▸ **Your task**: Lay out the lines from the start of the entries through the line containing "r4 r16 b'8. r4 g'8 a'8 |", both included, as a numbered list, omitting blank lines and leaving out the pictures.

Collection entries
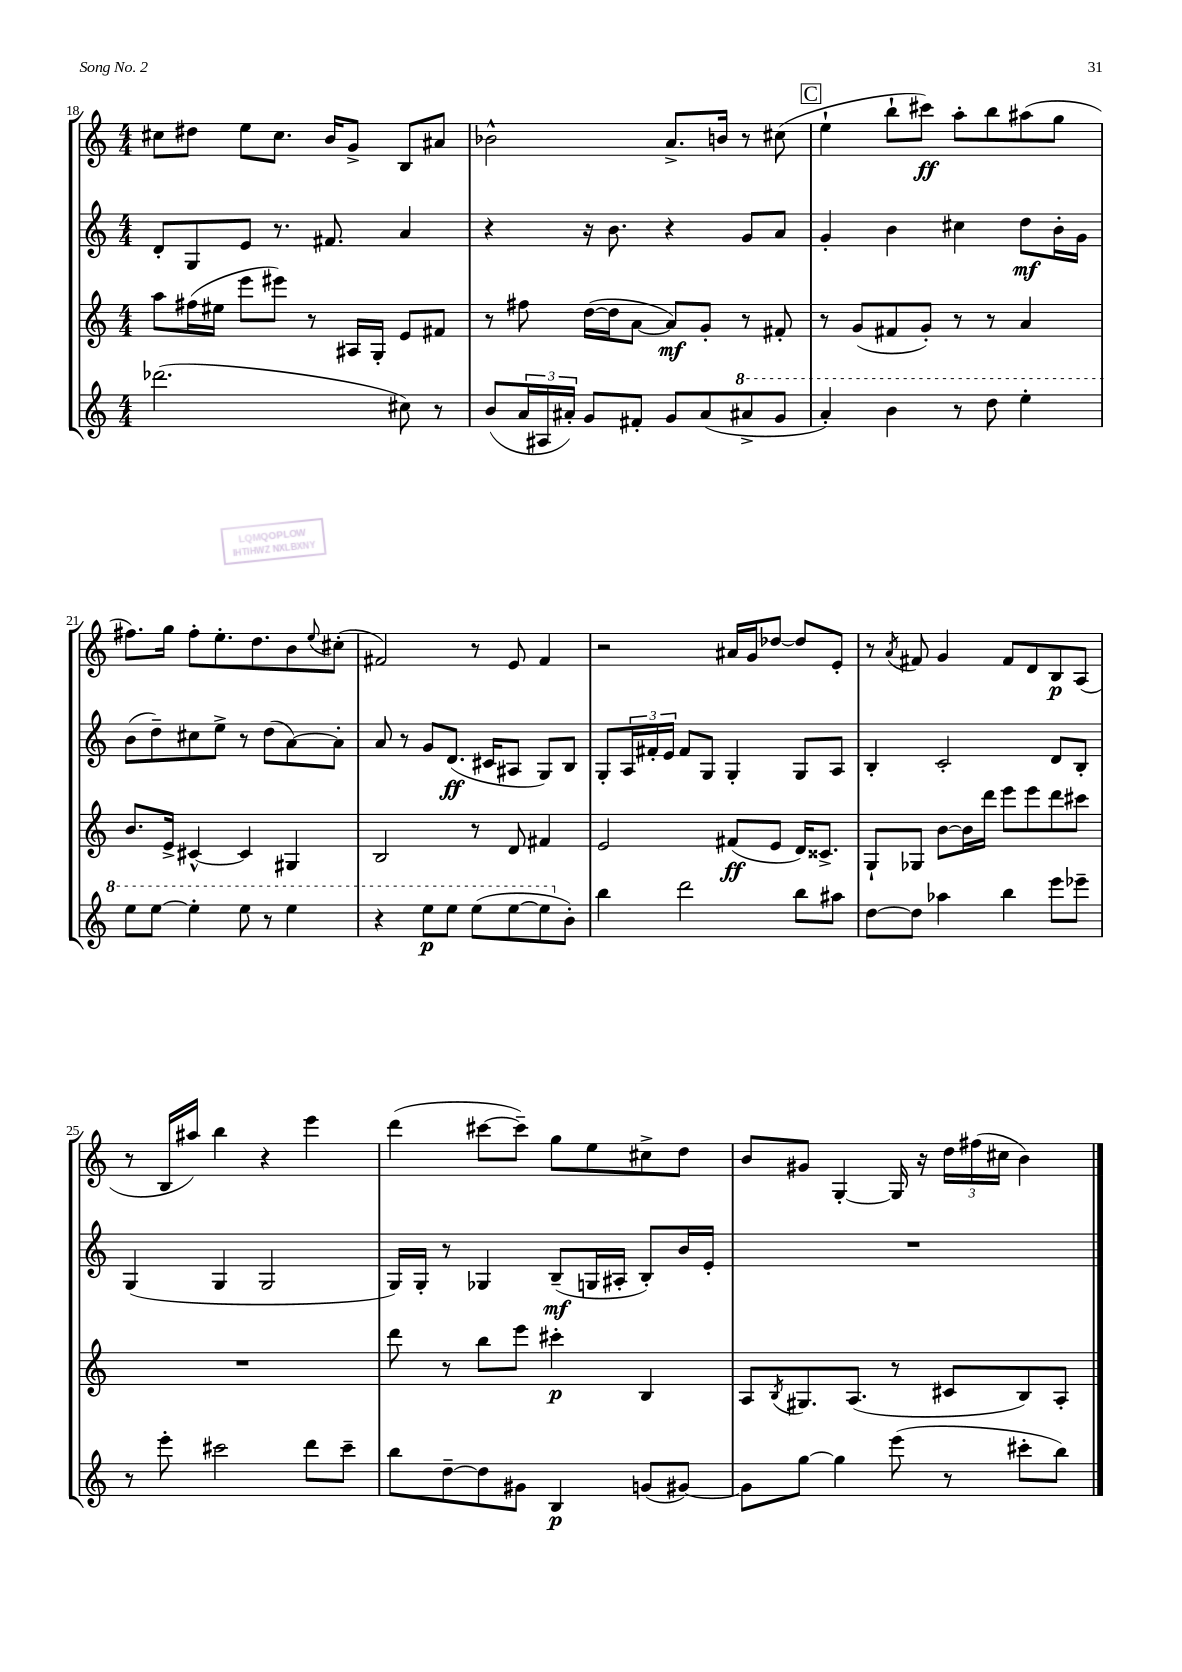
<<
\new StaffGroup <<
\new Staff = "s0" {
    \clef treble \key c \major \numericTimeSignature \time 4/4
    cis''8 dis''8 e''8 cis''8. b'16 g'8-> b8 ais'8 |
    bes'2-^ a'8.-> b'16 r8 cis''8( |
    \mark \markup { \box "C" } e''4-! b''8-! cis'''8\ff) a''8-. b''8 ais''8( g''8 |
    fis''8.) g''16 fis''8-. e''8.-. d''8. b'8 \appoggiatura { e''8 } cis''8-.( |
    fis'2) r8 e'8 fis'4 |
    r2 ais'16 g'16 des''8~ des''8 e'8-. |
    r8 \acciaccatura { a'8 } fis'8 g'4 fis'8 d'8 b8\p a8( |
    r8 b16 ais''16) b''4 r4 e'''4 |
    d'''4( cis'''8~ cis'''8--) g''8 e''8 cis''8-> d''8 |
    b'8 gis'8 g4~-. g16 r16 \tuplet 3/2 { d''16 fis''16( cis''16 } b'4) \bar "|." |
}
\new Staff = "s1" {
    \clef treble \key c \major \numericTimeSignature \time 4/4
    d'8-. g8 e'8 r8. fis'8. a'4 |
    r4 r16 b'8. r4 g'8 a'8 |
    \mark \markup { \box "C" } g'4-. b'4 cis''4 d''8\mf b'16-. g'16 |
    b'8( d''8--) cis''8 e''8-> r8 d''8( a'8~) a'8-. |
    a'8 r8 g'8 d'8.\ff( cis'16 ais8 g8) b8 |
    g8-. \tuplet 3/2 { a16 fis'16-. e'16 } fis'8 g8 g4-. g8 a8 |
    b4-. c'2-. d'8 b8-. |
    g4( g4 g2 |
    g16) g16-. r8 ges4 b8--\mf( g16 ais16-. b8-.) b'16 e'16-. |
    R1 \bar "|." |
}
\new Staff = "s2" {
    \clef treble \key c \major \numericTimeSignature \time 4/4
    a''8 fis''16( eis''16 e'''8 eis'''8) r8 ais16 g16-. e'8 fis'8 |
    r8 fis''8 d''16~( d''16 a'8~ a'8\mf) g'8-. r8 fis'8-. |
    \mark \markup { \box "C" } r8 g'8( fis'8 g'8-.) r8 r8 a'4 |
    b'8. e'16-> cis'4~-^ cis'4 gis4 |
    b2 r8 d'8 fis'4 |
    e'2 fis'8\ff( e'8 d'16) cisis'8.-> |
    g8-! ges8 b'8~ b'16 d'''16 e'''8 e'''8 d'''8 cis'''8 |
    R1 |
    d'''8 r8 b''8 e'''8 cis'''4-.\p b4 |
    a8 \acciaccatura { b8 } gis8. a8.( r8 cis'8 b8) a8-. \bar "|." |
}
\new Staff = "s3" {
    \clef treble \key c \major \numericTimeSignature \time 4/4
    des'''2.( cis''8) r8 |
    b'8( \tuplet 3/2 { a'16 ais16 ais'16-.) } g'8 fis'8-. g'8 ais'8( \ottava #1 ais''8-> g''8 |
    \mark \markup { \box "C" } a''4-.) b''4 r8 d'''8 e'''4-. |
    e'''8 e'''8~ e'''4-. e'''8 r8 e'''4 |
    r4 e'''8\p e'''8 e'''8( e'''8~ e'''8 \ottava #0 b'8-.) |
    b''4 d'''2 b''8 ais''8 |
    d''8~ d''8 aes''4 b''4 e'''8 ees'''8-- |
    r8 e'''8-. cis'''2 d'''8 cis'''8-- |
    b''8 d''8~-- d''8 gis'8 b4\p g'8( gis'8~) |
    gis'8 g''8~ g''4 e'''8( r8 cis'''8-. b''8) \bar "|." |
}
>>
>>
\layout { \context { \Score currentBarNumber = #18 } }
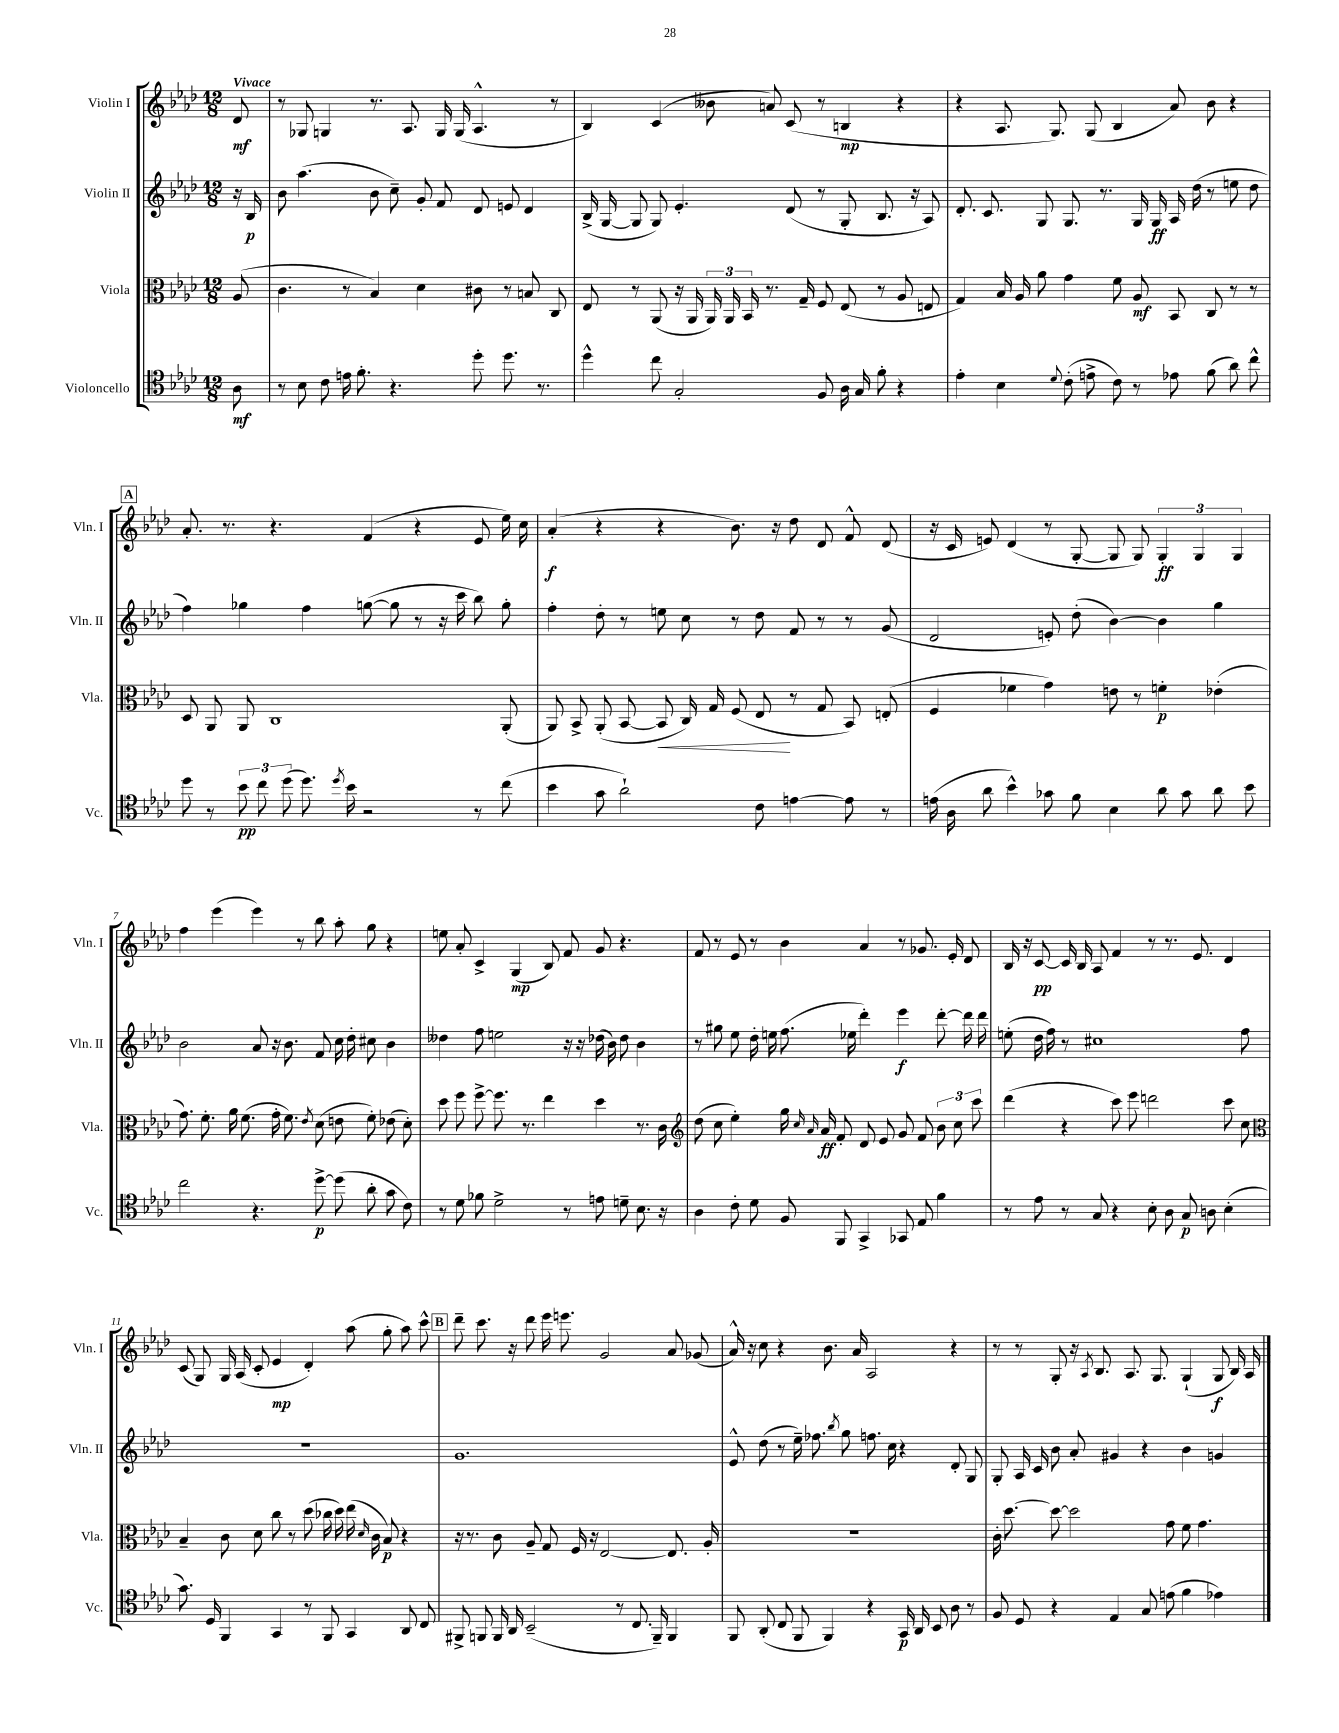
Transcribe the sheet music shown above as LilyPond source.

<<
\new StaffGroup <<
\new Staff = "s0" \with { instrumentName = "Violin I" shortInstrumentName = "Vln. I" } {
    \clef treble \key aes \major \numericTimeSignature \time 12/8 \partial 8 \tempo "Vivace"
    \autoBeamOff des'8\mf |
    r8 ges8 g4 r8. aes8. g16 g16( aes4.-^ r8 |
    bes4) c'4( beses'8 a'8) c'8( r8 b4\mp r4 |
    r4 aes8. g8.) g8( bes4 aes'8) bes'8 r4 |
    \mark \markup { \box "A" } aes'8.-. r8. r4. f'4( r4 ees'8 ees''16) c''16 |
    aes'4-.\f( r4 r4 bes'8.) r16 des''8 des'8 f'8-^ des'8( |
    r16 c'16 e'8) des'4( r8 g8~-. g8 g8) \tuplet 3/2 { g4-.\ff g4 g4 } |
    f''4 ees'''4( ees'''4) r8 bes''8 aes''8-. g''8 r4 |
    e''8 aes'8-. c'4-> g4\mp( bes8) f'8 g'8 r4. |
    f'8 r8 ees'8 r8 bes'4 aes'4 r8 ges'8. ees'16-. des'8 |
    bes16 r16 c'8~\pp c'16 bes16 aes8 f'4 r8 r8. ees'8. des'4 |
    c'8( g8) g16 aes16( c'8-. ees'4\mp des'4-.) aes''8( g''8-. aes''8) c'''8-^ |
    \mark \markup { \box "B" } des'''8-- c'''8. r16 des'''8 ees'''16 e'''8. g'2 aes'8 ges'8( |
    aes'16-^) r16 c''8 r4 bes'8. aes'16 aes2 r4 |
    r8 r8 g8-. r16 \acciaccatura { aes8 } bes8. aes8. g8. g4-!( g8\f bes16) aes16 \bar "|." |
}
\new Staff = "s1" \with { instrumentName = "Violin II" shortInstrumentName = "Vln. II" } {
    \clef treble \key aes \major \numericTimeSignature \time 12/8 \partial 8
    \autoBeamOff r16 bes16\p |
    bes'8 aes''4.( bes'8 c''8--) g'8-. f'8 des'8 e'8 des'4 |
    bes16->( g16~ g8 g8) ees'4.-. des'8( r8 g8-. bes8. r16 aes8) |
    des'8.-. c'8. g8 g8. r8. g16 g16\ff aes16 des''16( r8 e''8 des''8 |
    \mark \markup { \box "A" } f''4) ges''4 f''4 g''8~( g''8 r8 r16 c'''16 bes''8) g''8-. |
    f''4-. des''8-. r8 e''8 c''8 r8 des''8 f'8 r8 r8 g'8( |
    des'2 e'8-.) des''8-.( bes'4~) bes'4 g''4 |
    bes'2 aes'8 r16 bes'8. f'8 c''16 des''16-. cis''8 bes'4 |
    deses''4 f''8 e''2 r16 r16 des''16( bes'16) des''8 bes'4 |
    r8 gis''8 ees''8 des''16-. e''16 f''8.( ees''16 des'''4-.) ees'''4\f des'''8~-. des'''16 des'''16 |
    e''8-.( des''16 f''16) r8 cis''1 f''8 |
    R1. |
    \mark \markup { \box "B" } g'1. |
    ees'8-^ des''8( r8 ees''16--) fes''8. \acciaccatura { bes''8 } g''8 f''8. c''16 r4 des'8-. g8 |
    g8-. aes16 c'16 bes'8 aes'8-. gis'4 r4 bes'4 g'4 \bar "|." |
}
\new Staff = "s2" \with { instrumentName = "Viola" shortInstrumentName = "Vla." } {
    \clef alto \key aes \major \numericTimeSignature \time 12/8 \partial 8
    \autoBeamOff aes8( |
    c'4. r8 bes4) des'4 cis'8 r8 b8 c8 |
    ees8 r8 aes,8( r16 aes,16 \tuplet 3/2 { aes,16) aes,16 bes,16 } r8. g16-- f8 ees8( r8 aes8 e8 |
    g4) bes16 aes16 aes'8 g'4 f'8 aes8\mf bes,8 c8 r8 r8 |
    \mark \markup { \box "A" } des8 aes,8 aes,8 c1 aes,8-.( |
    aes,8) bes,8-> aes,8-.( bes,8~ bes,8\< c16) g16 f8( ees8\! r8 g8 bes,8) e8-.( |
    f4 fes'4 g'4) e'8 r8 f'4-.\p ees'4-.( |
    g'8.) f'8.-. aes'16 f'8.( g'16-. f'8.) \acciaccatura { ees'8 } des'8( e'8 f'8-.) ees'8( des'8-.) |
    des''8 f''8 f''8~-> f''8. r8. ees''4 des''4 r8. c'16 |
    \clef treble des''8( c''8 ees''4-.) g''16 \grace { c''16 aes'16 } aes'16\ff f'8-. des'8 ees'8 g'8 f'8 \tuplet 3/2 { bes'8 c''8 c'''8 } |
    des'''4( r4 c'''8) ees'''8 d'''2 c'''8 c''8 |
    \clef alto bes4-- c'8 des'8 c''8 r8 des''8( ces''16 des''16) ees''16( \grace { des'16 } c'16 bes8\p) r4 |
    \mark \markup { \box "B" } r16 r8. c'8 aes8-- g8 f16 r16 ees2~ ees8. aes16-. |
    R1. |
    c'16-. des''8.~ des''8~ des''2 g'8 f'8 g'4. \bar "|." |
}
\new Staff = "s3" \with { instrumentName = "Violoncello" shortInstrumentName = "Vc." } {
    \clef tenor \key aes \major \numericTimeSignature \time 12/8 \partial 8
    \autoBeamOff aes8\mf |
    r8 bes8 c'8 e'16 f'8.-. r4. des''8-. des''8. r8. |
    des''4-^ c''8 g2-. f8 aes16 g16 f'8-. r4 |
    ees'4-. bes4 \appoggiatura { des'8 } c'8-.( e'8-> c'8) r8 ees'8 f'8( aes'8) c''8-^ |
    \mark \markup { \box "A" } des''8 r8 \tuplet 3/2 { bes'8\pp c''8 des''8( } des''8.) \acciaccatura { des''8 } bes'16 r2 r8 c''8( |
    bes'4 g'8 aes'2-!) c'8 e'4~ e'8 r8 |
    e'16( aes16 aes'8 bes'4-^) ges'8 f'8 bes4 aes'8 ges'8 aes'8 bes'8 |
    c''2 r4. des''8~->\p des''8( aes'8-. g'8 c'8) |
    r8 des'8 fes'8 des'2-> r8 e'8 d'8-- bes8. r16 |
    aes4 c'8-. des'8 f8 f,8 g,4-> ges,8 ees8 f'4 |
    r8 ees'8 r8 g8 r4 bes8-. aes8 g8\p a8 bes4-.( |
    g'8.) des16 f,4 g,4 r8 f,8 g,4 aes,8 c8 |
    \mark \markup { \box "B" } fis,8-> f,8 f,16 aes,16 bes,2--( r8 c8. f,16--) f,4 |
    f,8 aes,8-.( c8 f,8 f,4) r4 g,16\p aes,16 bes,8 aes8 r8 |
    f8 des8 r4 ees4 g8 e'8( f'4 ees'4) \bar "|." |
}
>>
>>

▸ **The completed task**:
1. <<
2. \new StaffGroup <<
3. \new Staff = "s0" {
4.     \clef treble \key c \major \numericTimeSignature \time 4/4
5.     cis''8 dis''8 e''8 cis''8. b'16 g'8-> b8 ais'8 |
6.     bes'2-^ a'8.-> b'16 r8 cis''8( |
7.     \mark \markup { \box "C" } e''4-! b''8-! cis'''8\ff) a''8-. b''8 ais''8( g''8 |
8.     fis''8.) g''16 fis''8-. e''8.-. d''8. b'8 \appoggiatura { e''8 } cis''8-.( |
9.     fis'2) r8 e'8 fis'4 |
10.     r2 ais'16 g'16 des''8~ des''8 e'8-. |
11.     r8 \acciaccatura { a'8 } fis'8 g'4 fis'8 d'8 b8\p a8( |
12.     r8 b16 ais''16) b''4 r4 e'''4 |
13.     d'''4( cis'''8~ cis'''8--) g''8 e''8 cis''8-> d''8 |
14.     b'8 gis'8 g4~-. g16 r16 \tuplet 3/2 { d''16 fis''16( cis''16 } b'4) \bar "|." |
15. }
16. \new Staff = "s1" {
17.     \clef treble \key c \major \numericTimeSignature \time 4/4
18.     d'8-. g8 e'8 r8. fis'8. a'4 |
19.     r4 r16 b'8. r4 g'8 a'8 |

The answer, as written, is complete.